(Content revision data)
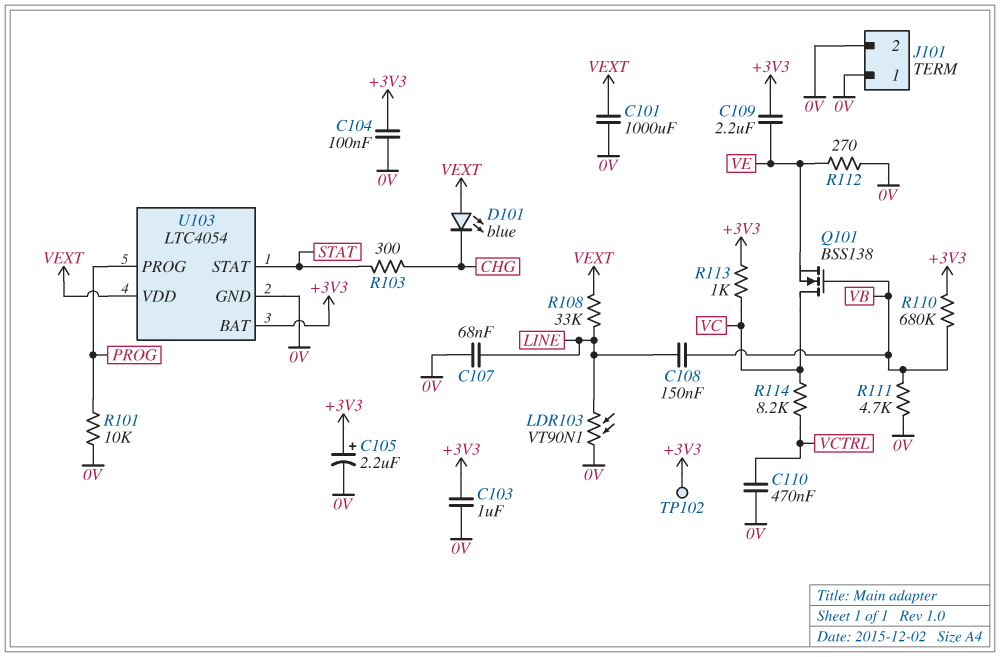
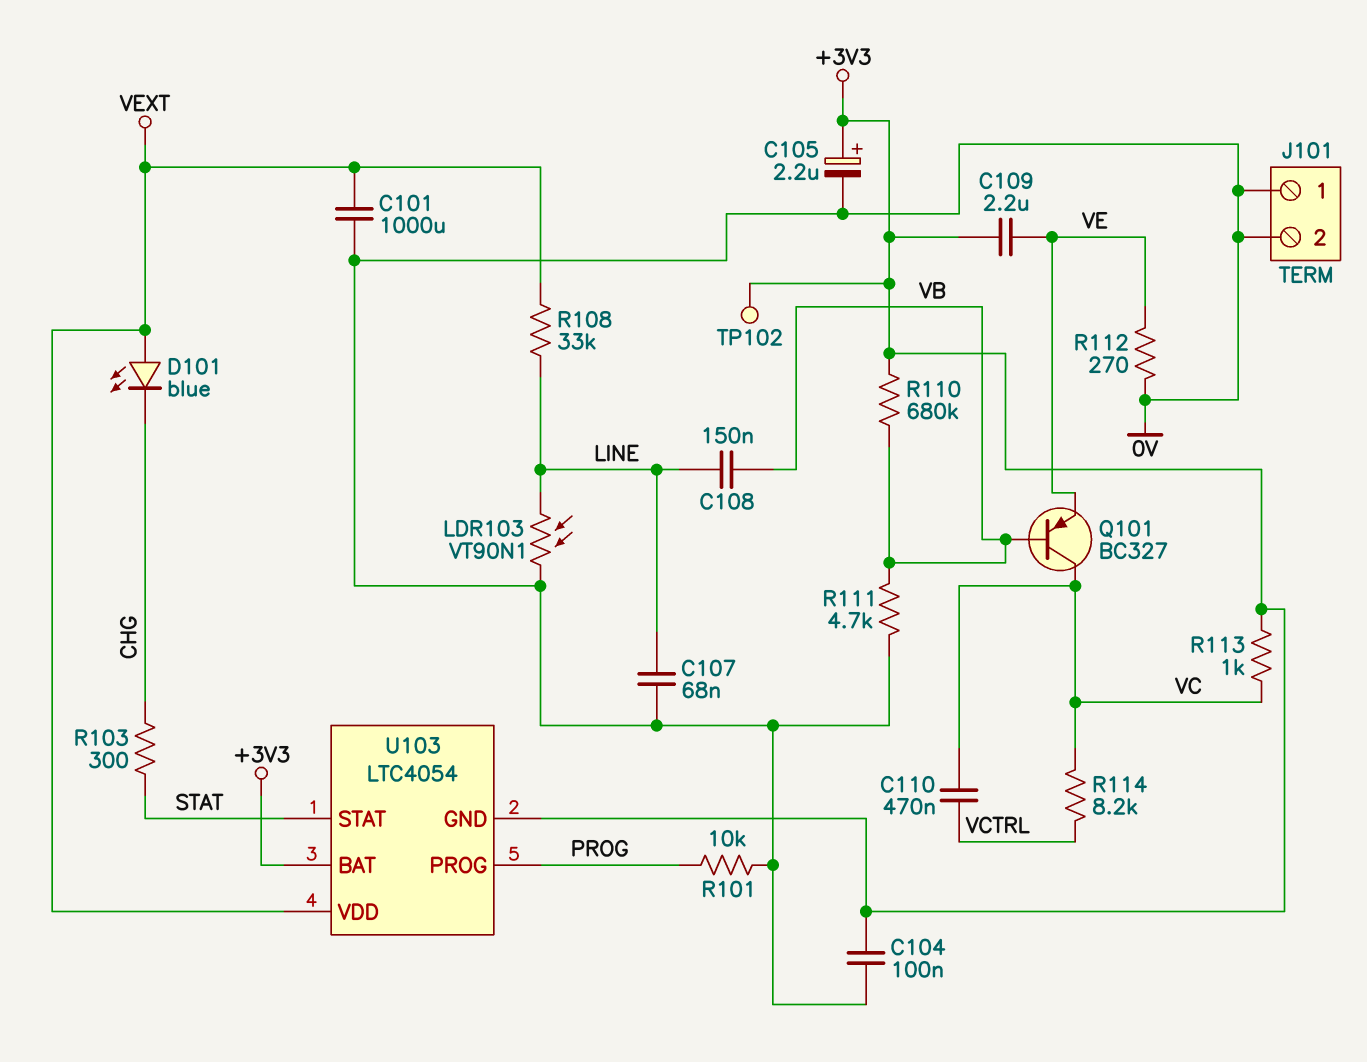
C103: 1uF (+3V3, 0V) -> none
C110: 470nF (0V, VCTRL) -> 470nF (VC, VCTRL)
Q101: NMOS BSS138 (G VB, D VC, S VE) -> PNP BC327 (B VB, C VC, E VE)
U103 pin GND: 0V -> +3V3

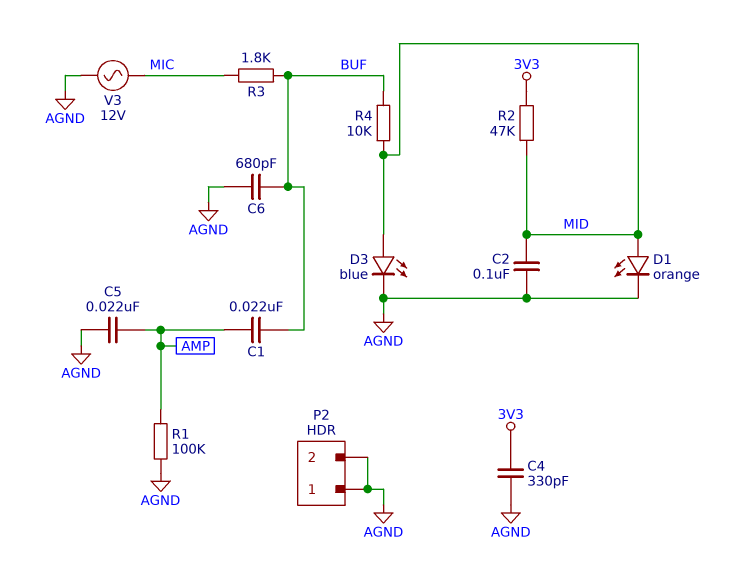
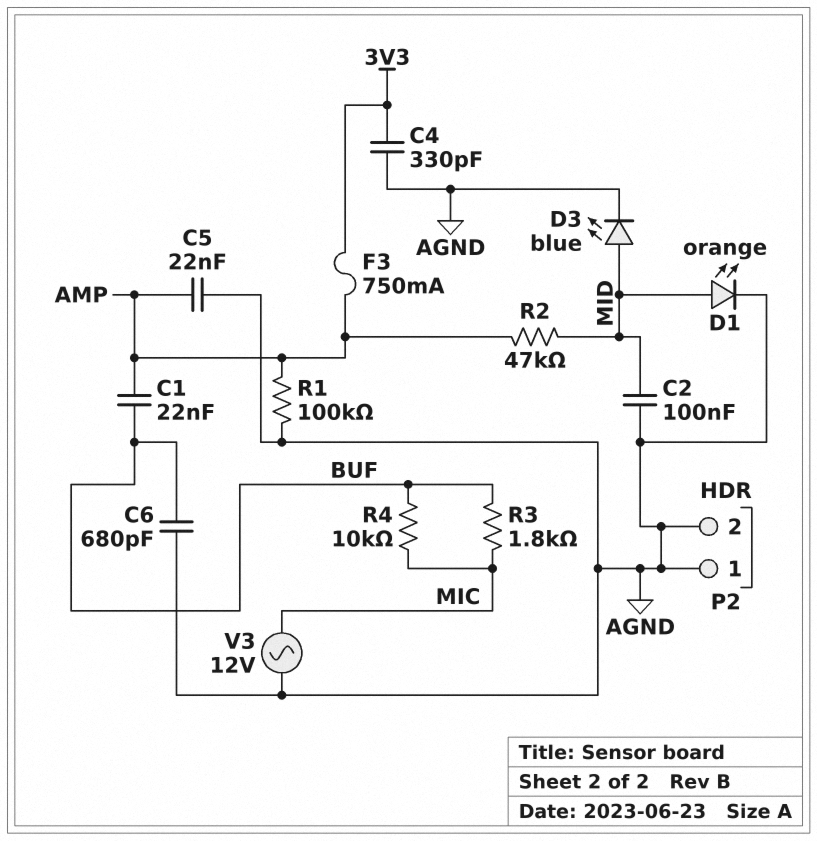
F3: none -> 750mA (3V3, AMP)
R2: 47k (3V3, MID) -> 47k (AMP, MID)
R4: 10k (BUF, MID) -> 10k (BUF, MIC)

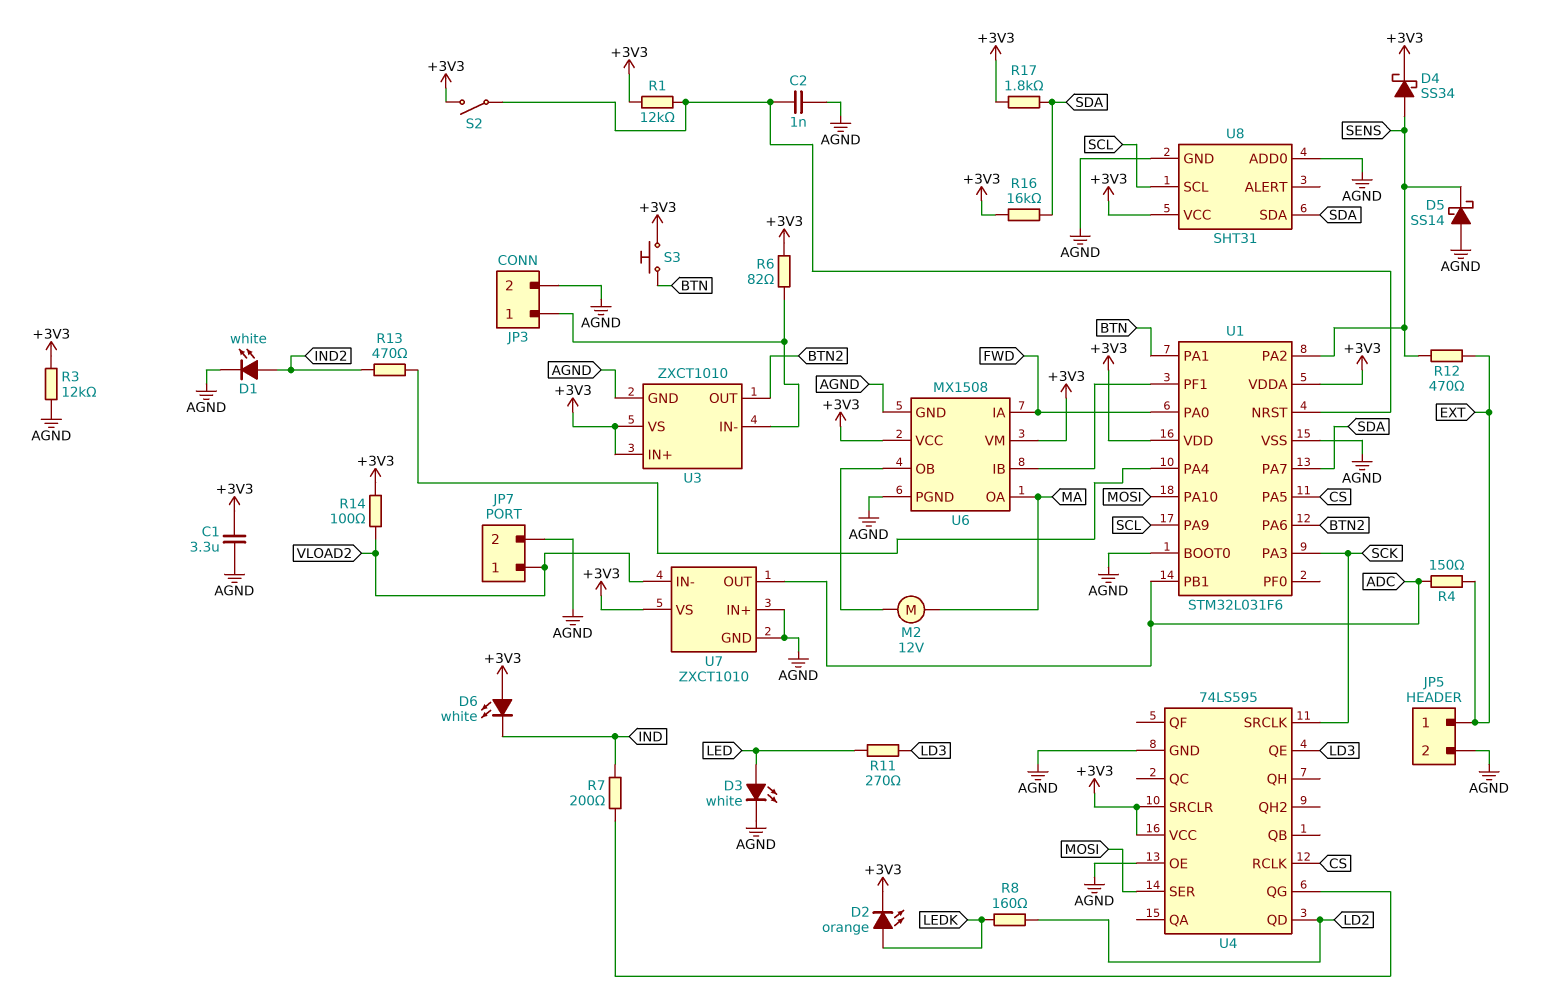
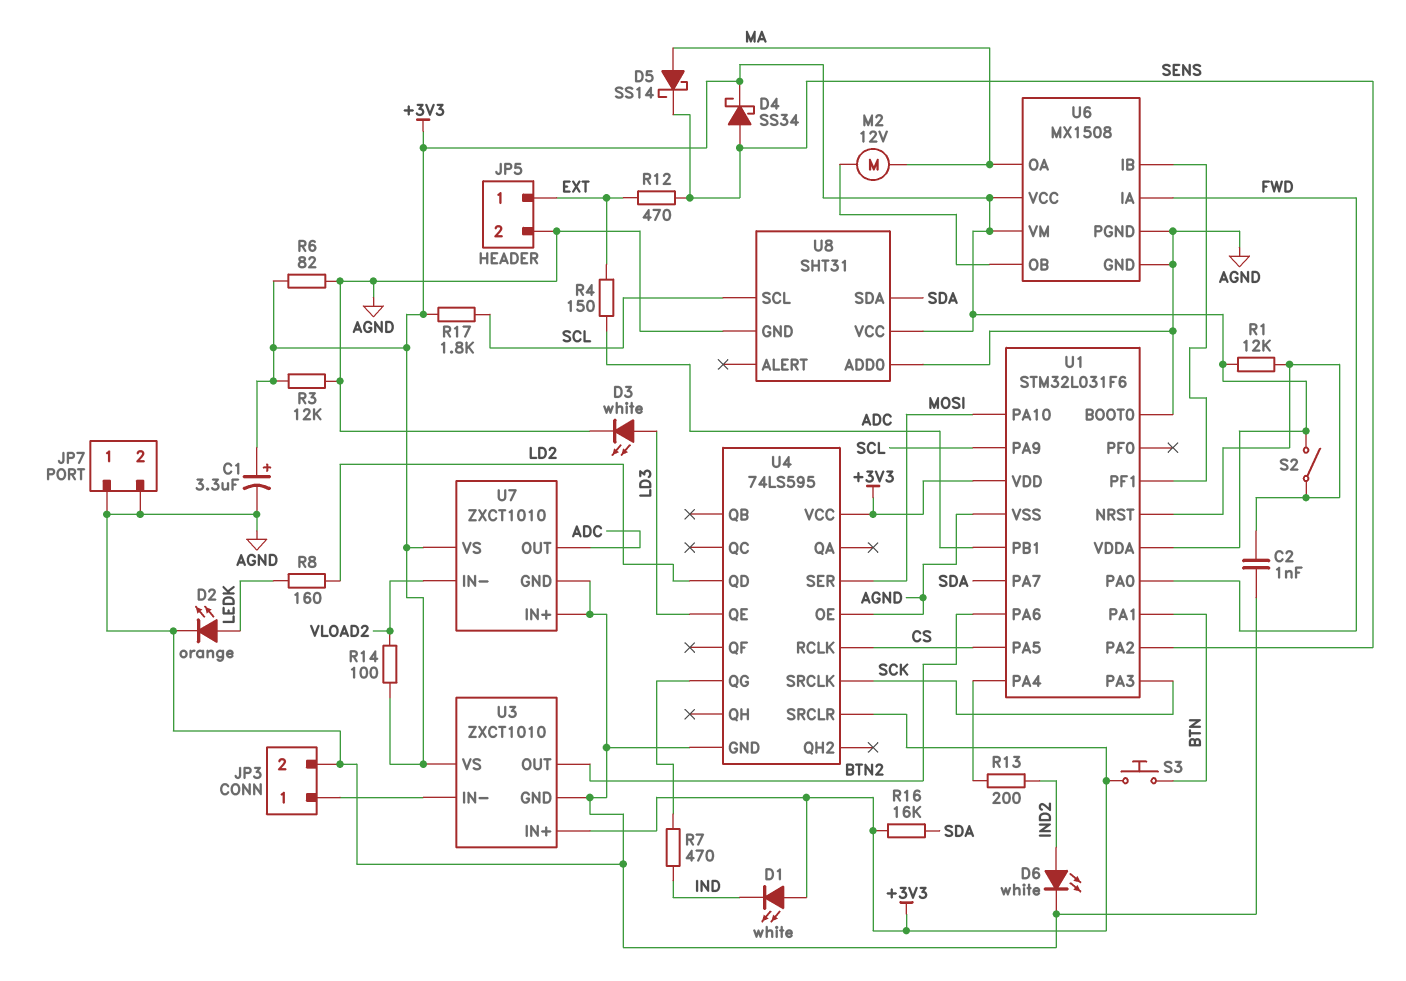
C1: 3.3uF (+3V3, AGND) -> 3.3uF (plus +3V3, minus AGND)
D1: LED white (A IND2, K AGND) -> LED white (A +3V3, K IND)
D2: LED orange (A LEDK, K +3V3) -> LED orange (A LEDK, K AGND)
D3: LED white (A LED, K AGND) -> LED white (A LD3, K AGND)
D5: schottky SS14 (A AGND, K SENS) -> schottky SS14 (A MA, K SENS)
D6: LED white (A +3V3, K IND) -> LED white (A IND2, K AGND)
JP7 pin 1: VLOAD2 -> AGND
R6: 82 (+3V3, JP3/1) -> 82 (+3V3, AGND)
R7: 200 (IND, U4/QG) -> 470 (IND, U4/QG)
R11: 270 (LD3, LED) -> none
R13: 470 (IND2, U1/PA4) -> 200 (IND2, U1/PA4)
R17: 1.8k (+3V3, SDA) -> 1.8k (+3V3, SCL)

- What to do
Set the entries down exactly, but not the pictures.

- Solution
C103: 1uF (+3V3, 0V) -> none
C110: 470nF (0V, VCTRL) -> 470nF (VC, VCTRL)
Q101: NMOS BSS138 (G VB, D VC, S VE) -> PNP BC327 (B VB, C VC, E VE)
U103 pin GND: 0V -> +3V3

F3: none -> 750mA (3V3, AMP)
R2: 47k (3V3, MID) -> 47k (AMP, MID)
R4: 10k (BUF, MID) -> 10k (BUF, MIC)

C1: 3.3uF (+3V3, AGND) -> 3.3uF (plus +3V3, minus AGND)
D1: LED white (A IND2, K AGND) -> LED white (A +3V3, K IND)
D2: LED orange (A LEDK, K +3V3) -> LED orange (A LEDK, K AGND)
D3: LED white (A LED, K AGND) -> LED white (A LD3, K AGND)
D5: schottky SS14 (A AGND, K SENS) -> schottky SS14 (A MA, K SENS)
D6: LED white (A +3V3, K IND) -> LED white (A IND2, K AGND)
JP7 pin 1: VLOAD2 -> AGND
R6: 82 (+3V3, JP3/1) -> 82 (+3V3, AGND)
R7: 200 (IND, U4/QG) -> 470 (IND, U4/QG)
R11: 270 (LD3, LED) -> none
R13: 470 (IND2, U1/PA4) -> 200 (IND2, U1/PA4)
R17: 1.8k (+3V3, SDA) -> 1.8k (+3V3, SCL)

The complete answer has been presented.